## TASK MATERIAL

Start of Block

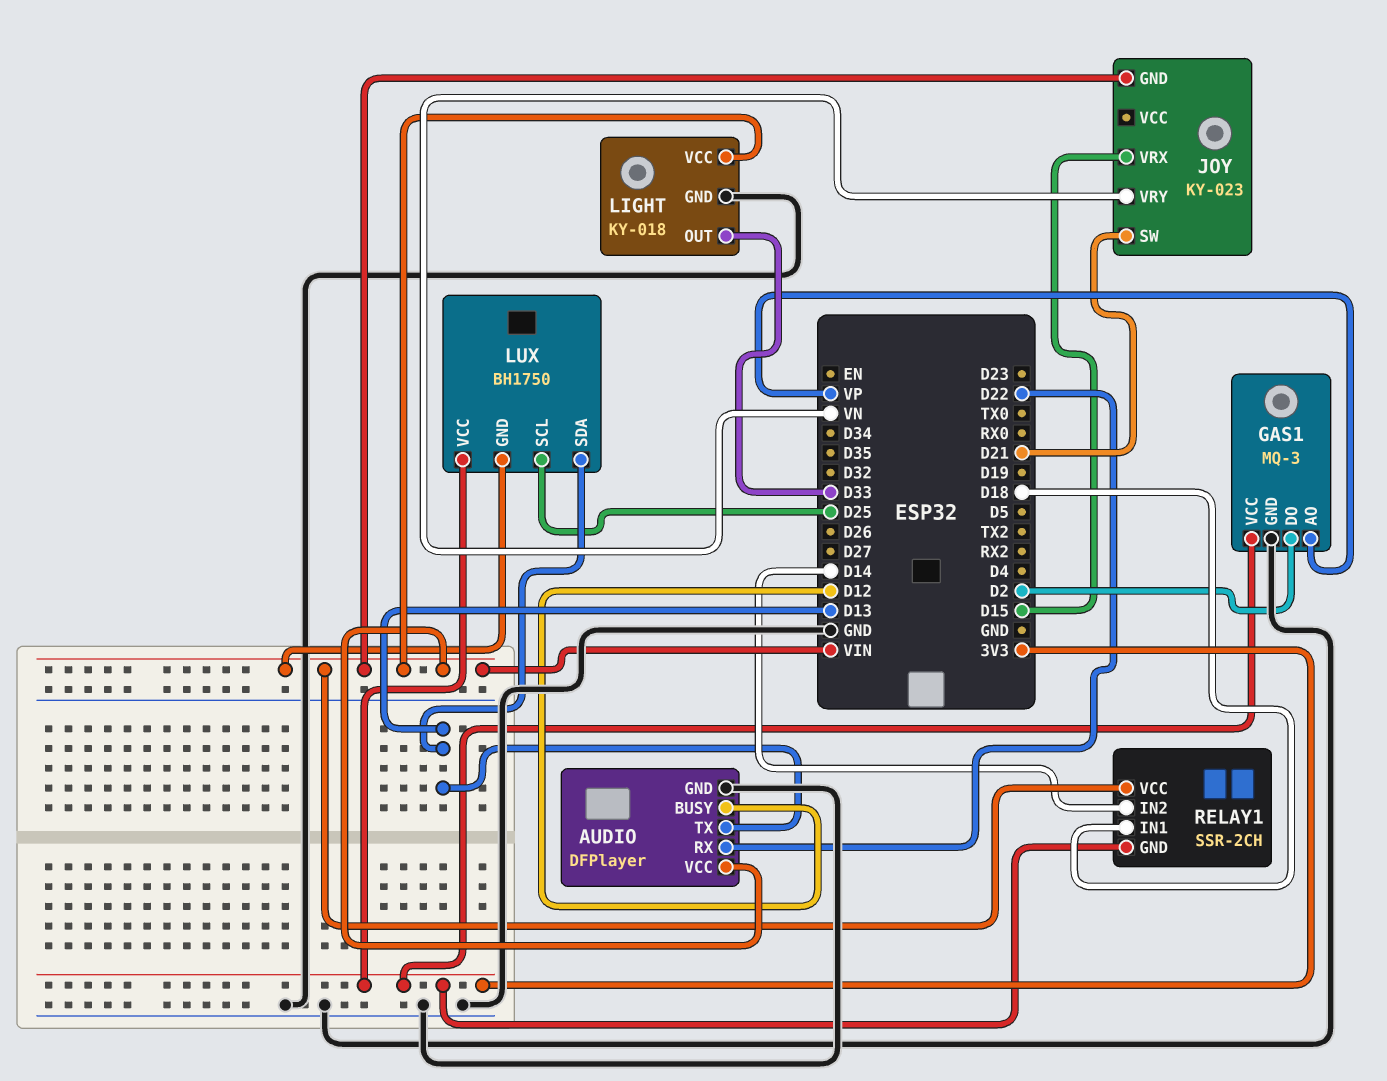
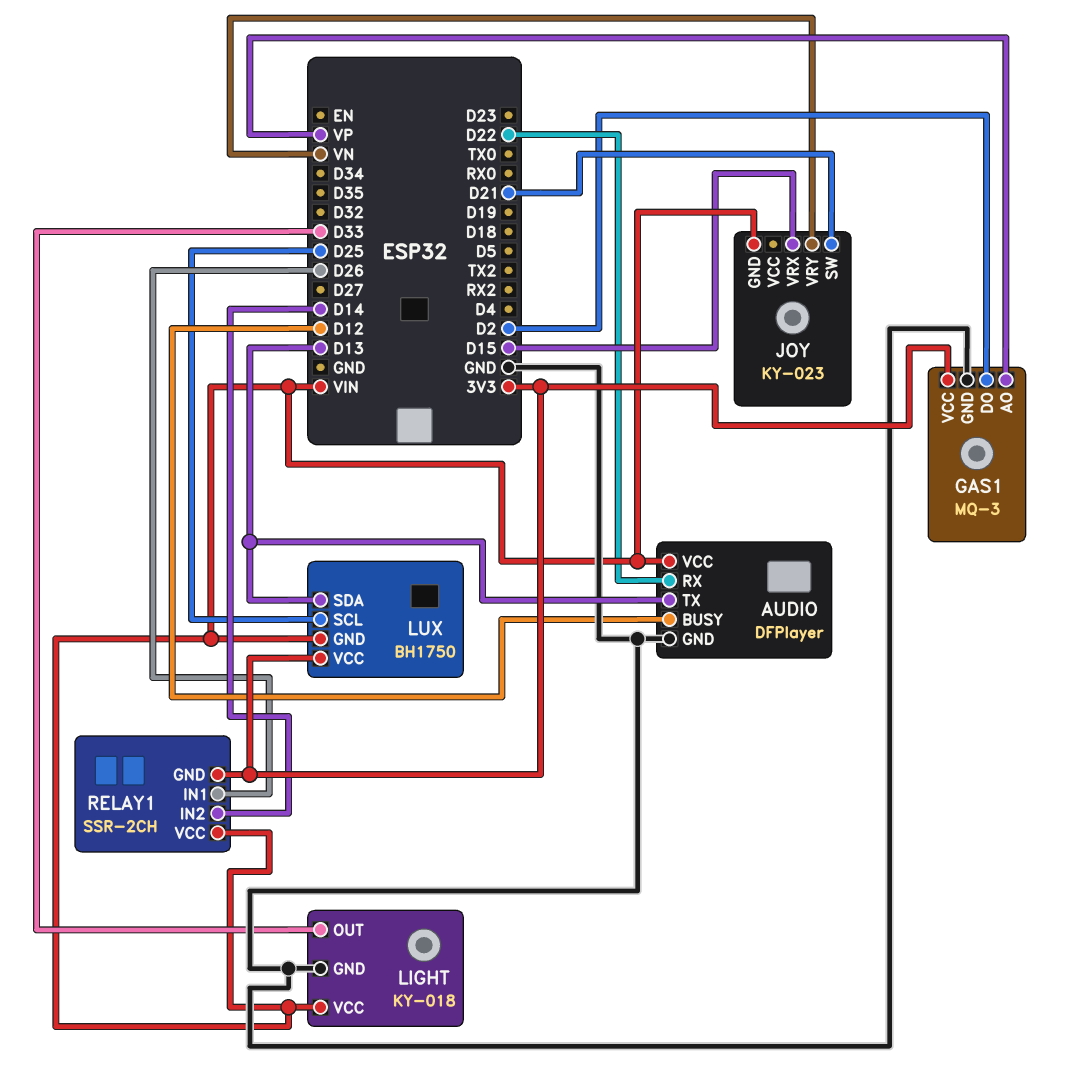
RELAY1 pin IN1: D18 -> D26

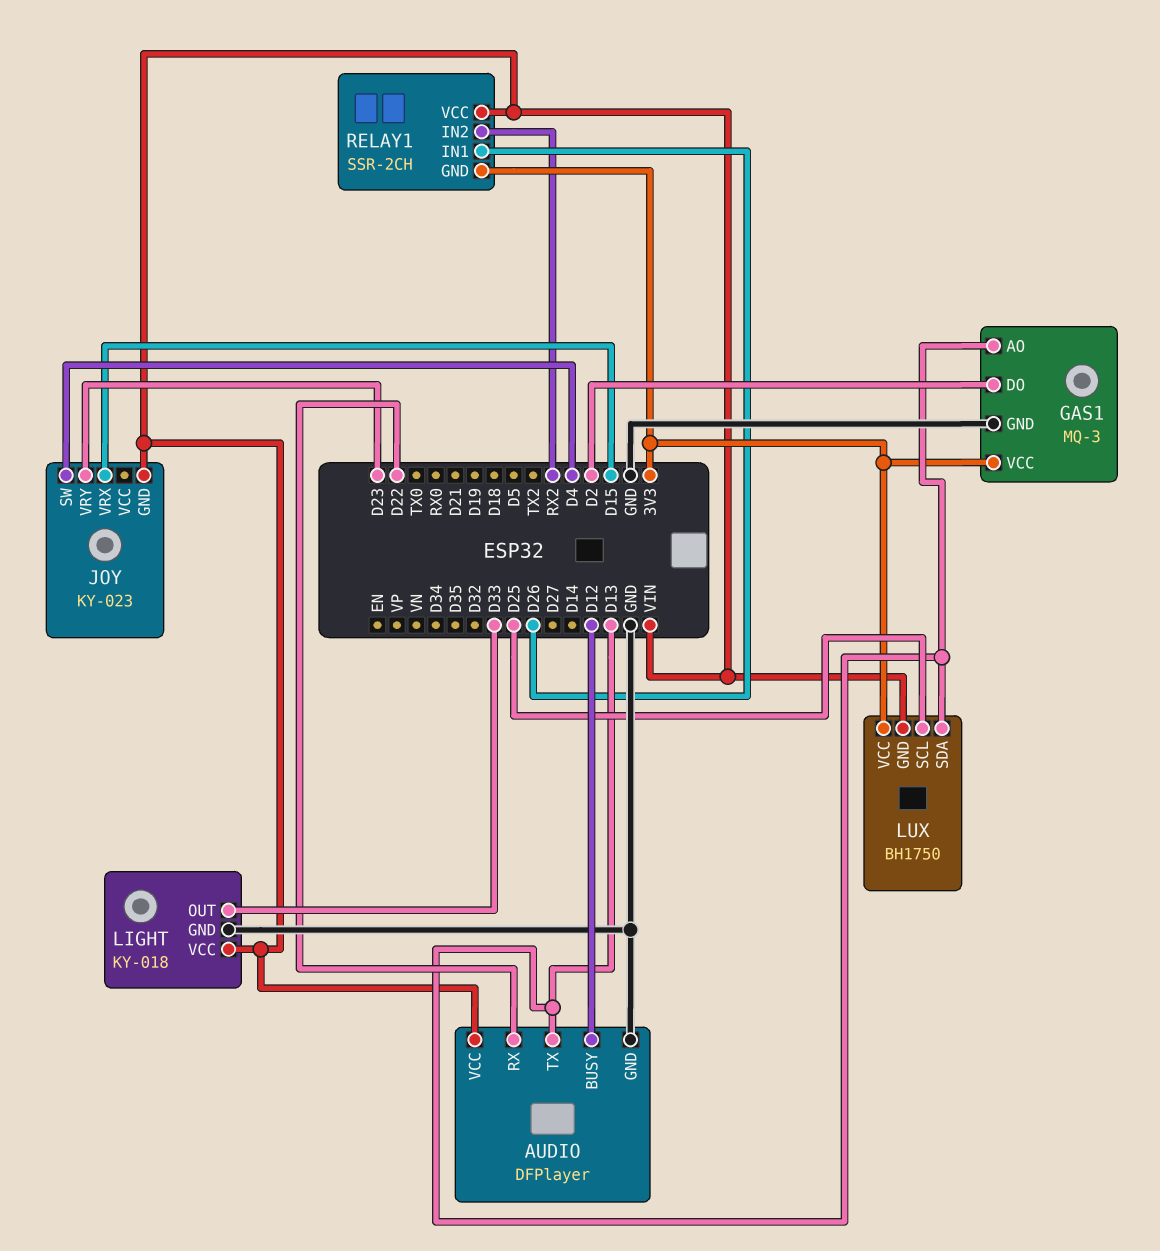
GAS1 pin AO: VP -> D13
JOY pin SW: D21 -> D4
JOY pin VRY: VN -> D23
RELAY1 pin IN2: D14 -> RX2

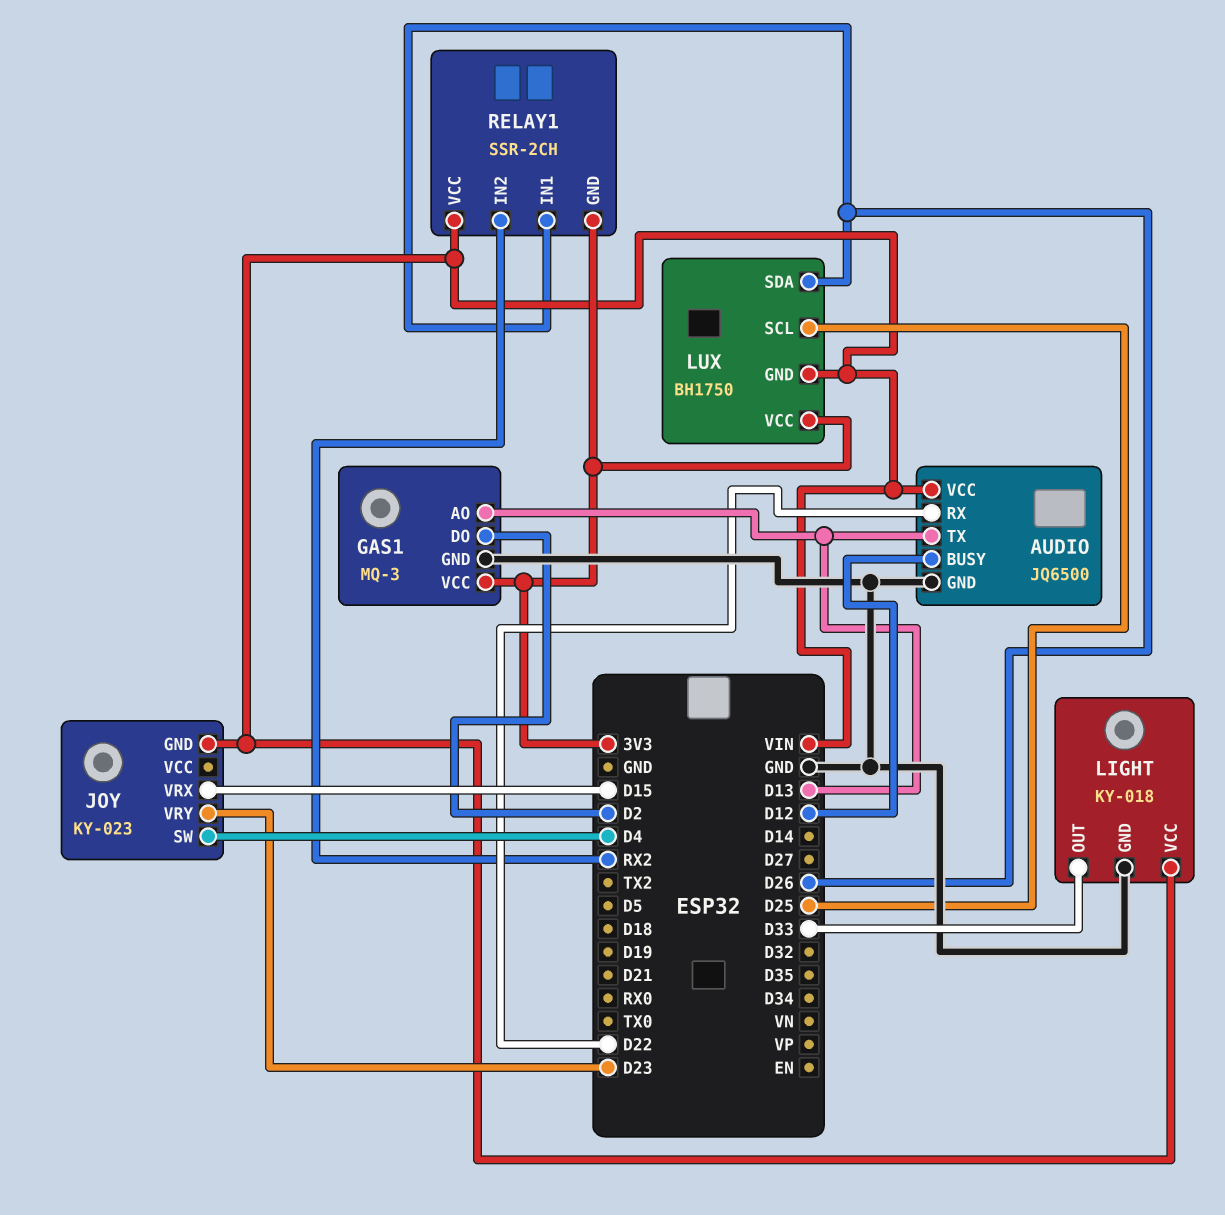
AUDIO: DFPlayer -> JQ6500
LUX pin SDA: D13 -> D26

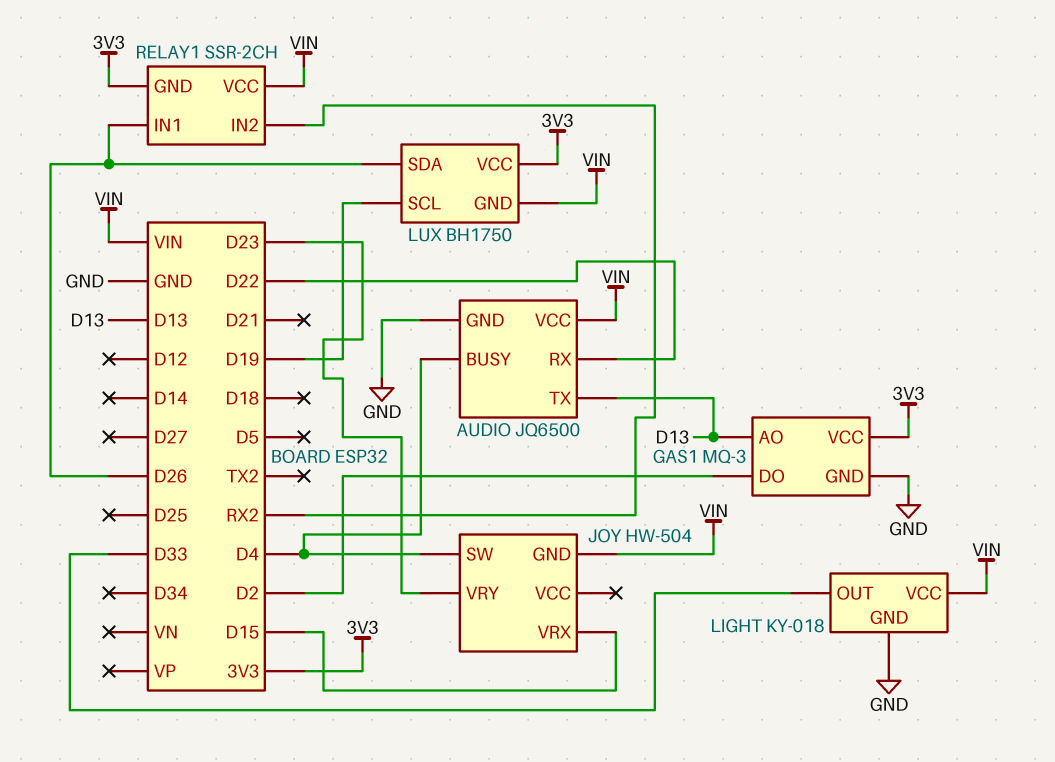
AUDIO pin BUSY: D12 -> D4
JOY: KY-023 -> HW-504
LUX pin SCL: D25 -> D19

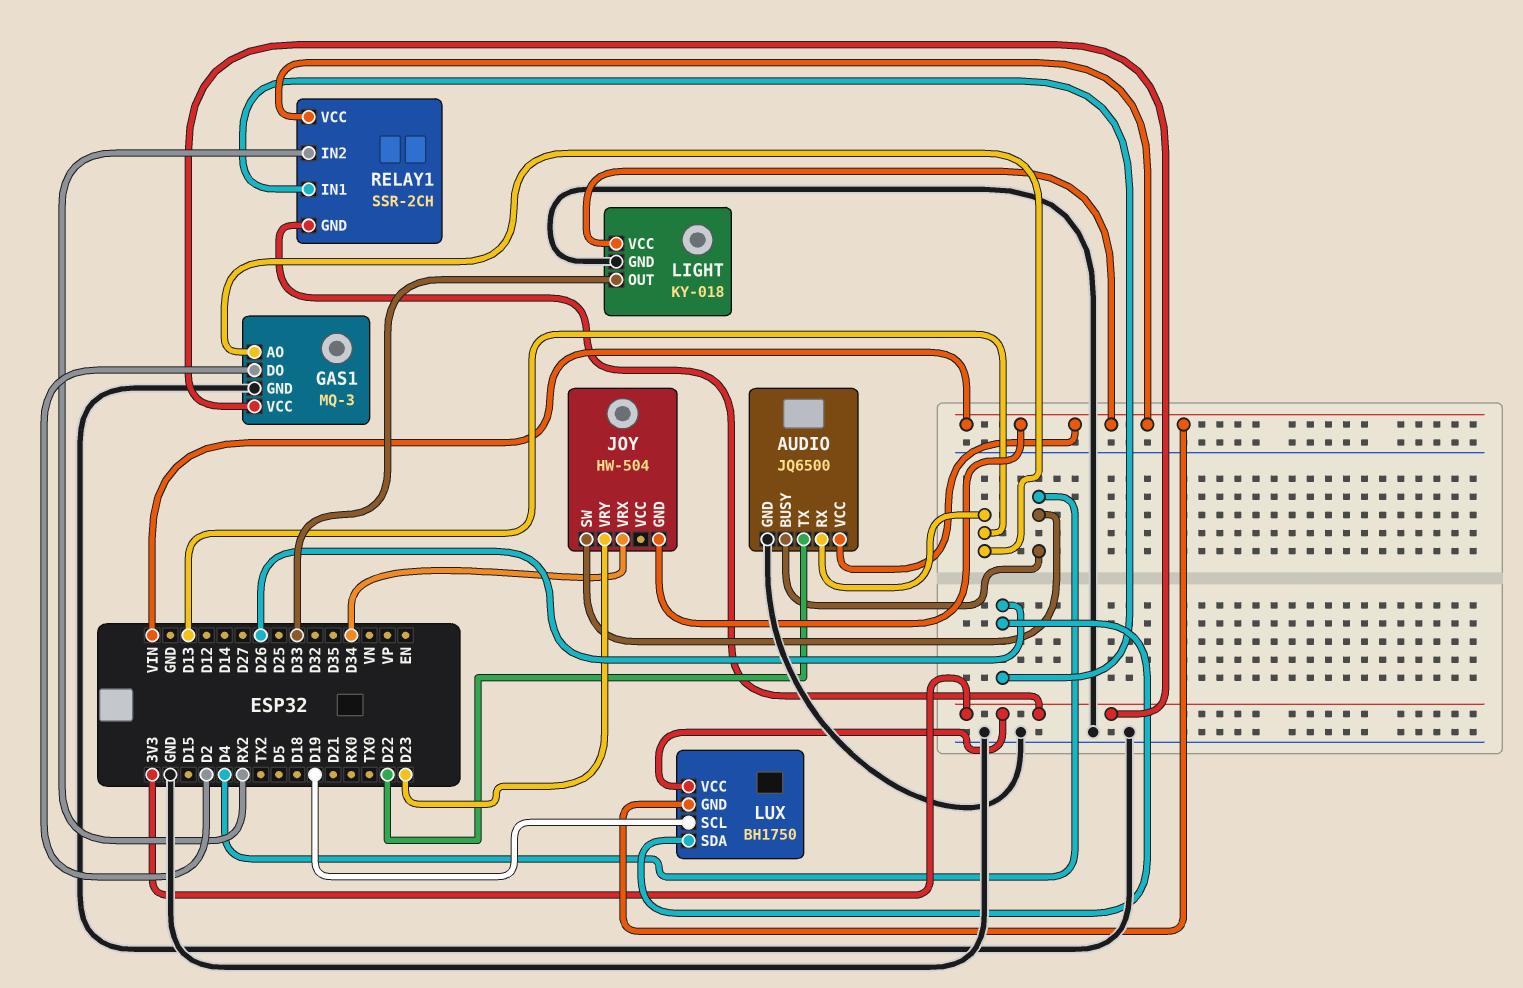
AUDIO pin RX: D22 -> D13
AUDIO pin TX: D13 -> D22
JOY pin VRX: D15 -> D34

End of Block

## WORK ITEM
Repeat the records above exactly, without pictures.

## RESULT
RELAY1 pin IN1: D18 -> D26

GAS1 pin AO: VP -> D13
JOY pin SW: D21 -> D4
JOY pin VRY: VN -> D23
RELAY1 pin IN2: D14 -> RX2

AUDIO: DFPlayer -> JQ6500
LUX pin SDA: D13 -> D26

AUDIO pin BUSY: D12 -> D4
JOY: KY-023 -> HW-504
LUX pin SCL: D25 -> D19

AUDIO pin RX: D22 -> D13
AUDIO pin TX: D13 -> D22
JOY pin VRX: D15 -> D34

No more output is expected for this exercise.